**Task goal**.
Your reply should reproduce the data below without a single alteration, apart from dropping the images.
** Opening Exercise materials block **
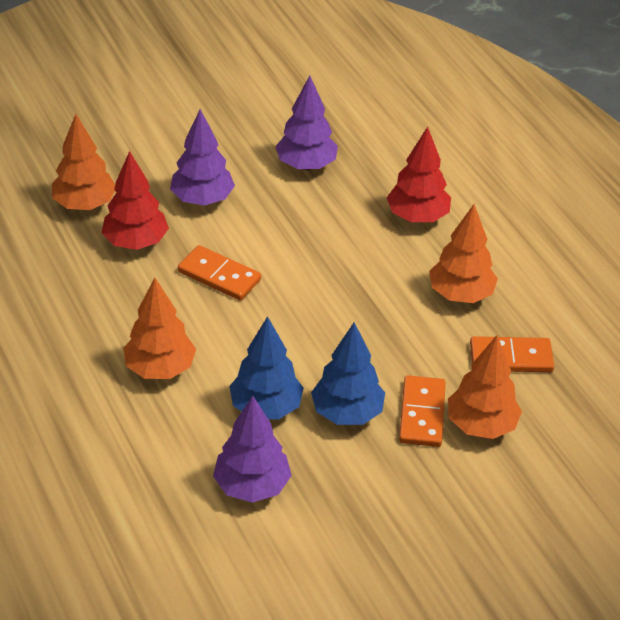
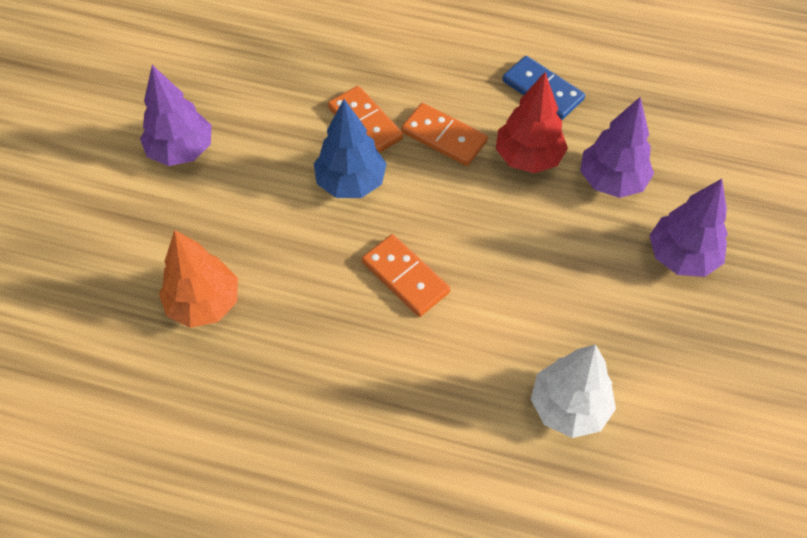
blue domino: 0 -> 1
blue tree: 2 -> 1
orange tree: 4 -> 1
red tree: 2 -> 1
white tree: 0 -> 1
** Closing Exercise materials block **
**Written reply**.
blue domino: 0 -> 1
blue tree: 2 -> 1
orange tree: 4 -> 1
red tree: 2 -> 1
white tree: 0 -> 1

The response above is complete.